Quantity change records
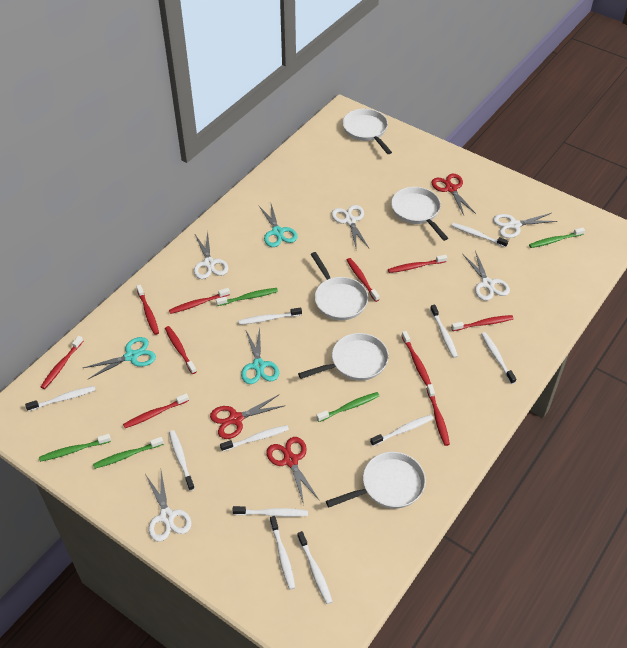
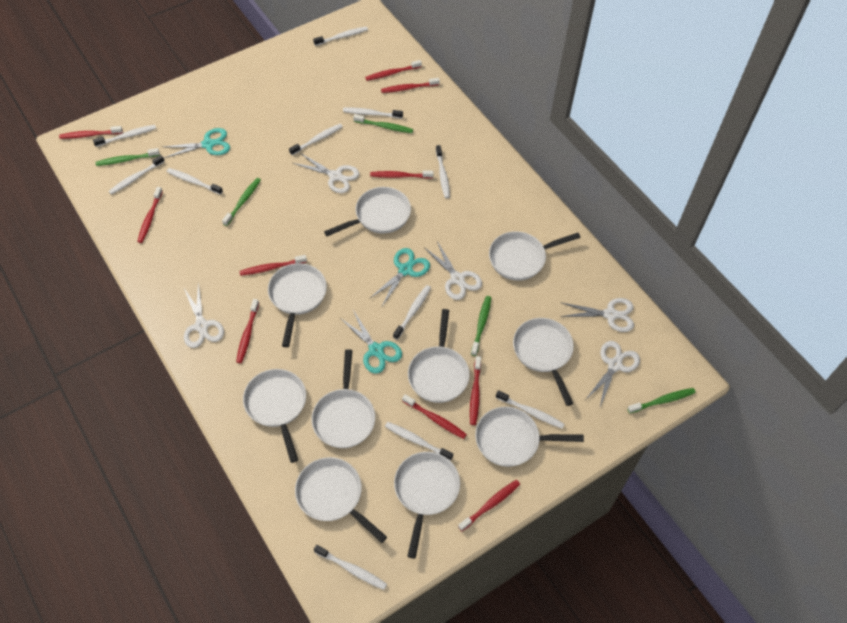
red scissors: [210,395,286,439] [266,437,320,504] [432,174,476,215] = 3 -> none = 0
white pan: [298,333,389,381] [311,252,368,320] [326,452,426,509] [343,109,392,154] [391,187,448,241] = 5 -> [243,369,306,463] [268,263,327,347] [295,457,387,543] [312,349,375,448] [324,187,411,236] [394,452,460,559] [408,309,470,403] [475,407,584,467] [489,231,581,281] [513,318,574,406] = 10

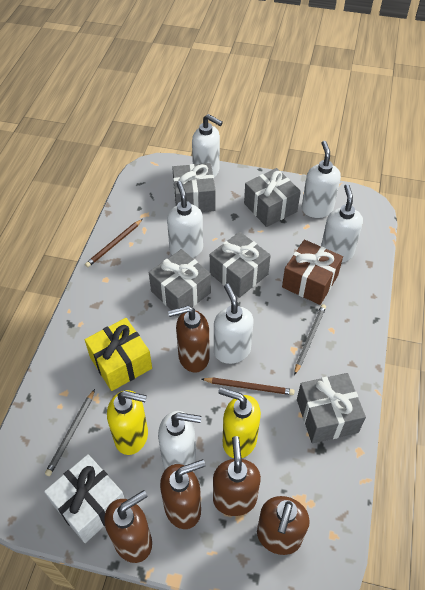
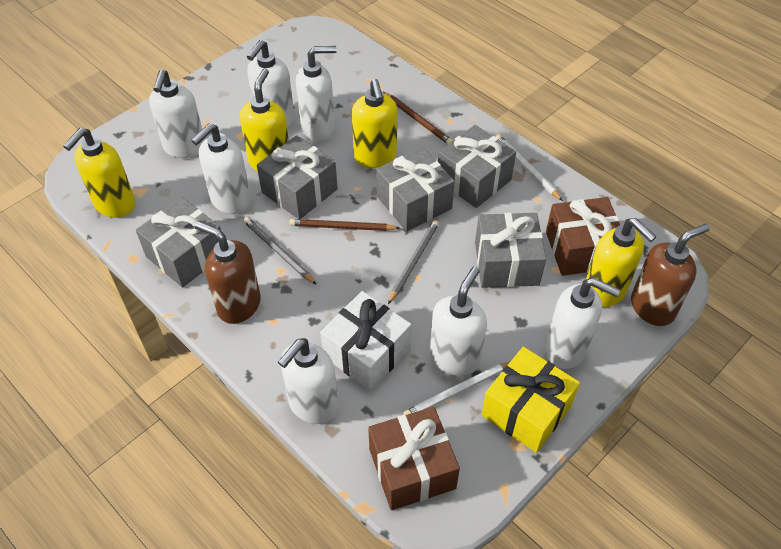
brown gift: [282,240,343,305] = 1 -> [368,407,460,510] [546,197,620,276] = 2
brown soap dispenser: [104,490,152,563] [160,459,206,529] [168,306,209,373] [213,436,261,516] [257,496,310,555] = 5 -> [194,221,261,324] [631,224,710,326] = 2
white pencil: none = 0 -> [403,361,511,415] [495,134,563,201] = 2
white soap dispenser: [158,411,201,469] [167,181,203,258] [192,114,223,178] [214,284,254,364] [302,141,341,218] [321,184,363,263] = 6 -> [149,69,205,158] [191,124,251,214] [247,40,295,128] [278,338,338,424] [296,46,337,141] [430,266,487,376] [545,278,620,369] = 7
yellow soap dispenser: [107,390,148,455] [218,387,261,458] = 2 -> [63,128,136,218] [240,68,289,171] [352,79,397,168] [586,218,656,307] = 4

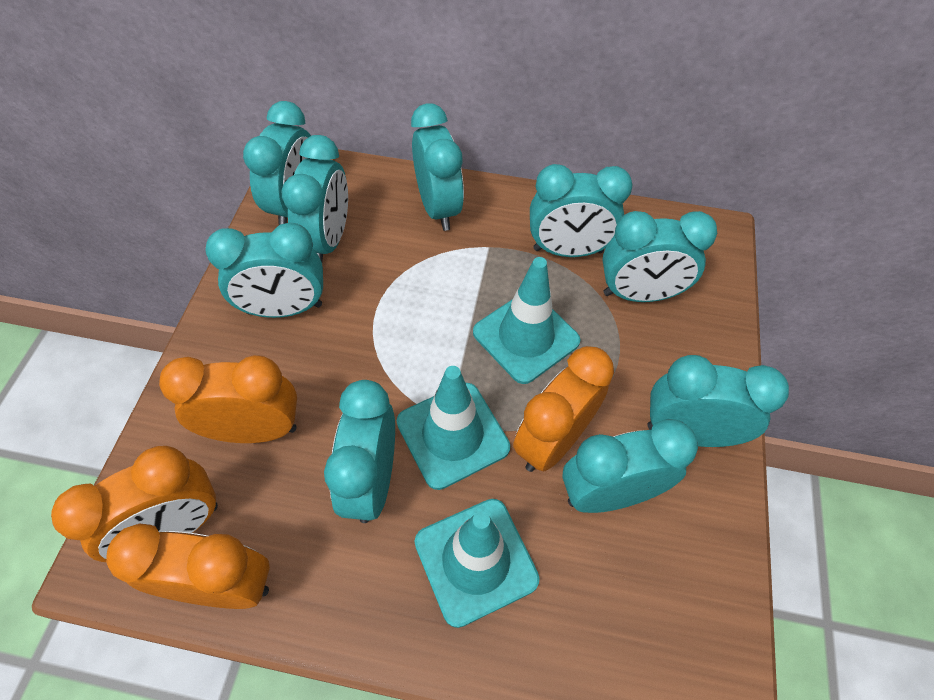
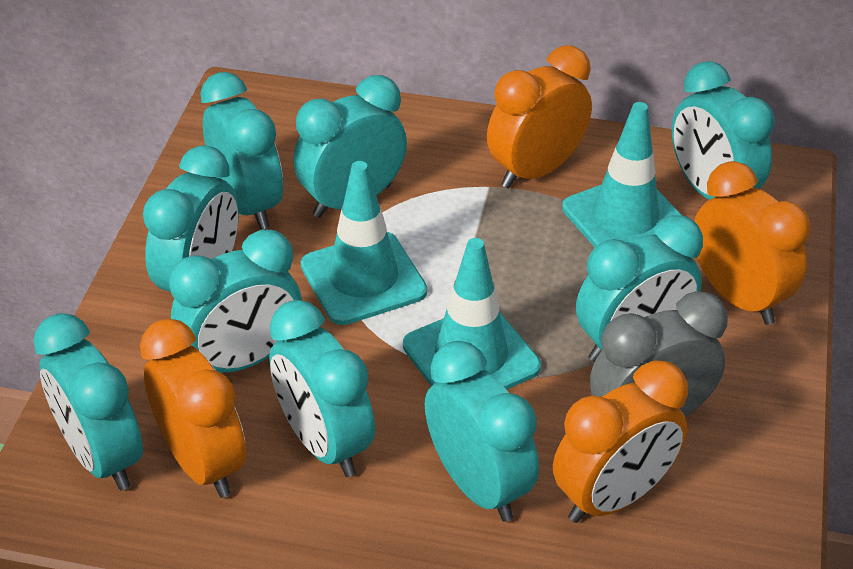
grey clock: none = 0 -> [590,291,728,417] = 1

Your instructions =>
Scan the records above for the string "brown", then report every line that contains it.

Finished task =>
brown gift: [282,240,343,305] = 1 -> [368,407,460,510] [546,197,620,276] = 2
brown soap dispenser: [104,490,152,563] [160,459,206,529] [168,306,209,373] [213,436,261,516] [257,496,310,555] = 5 -> [194,221,261,324] [631,224,710,326] = 2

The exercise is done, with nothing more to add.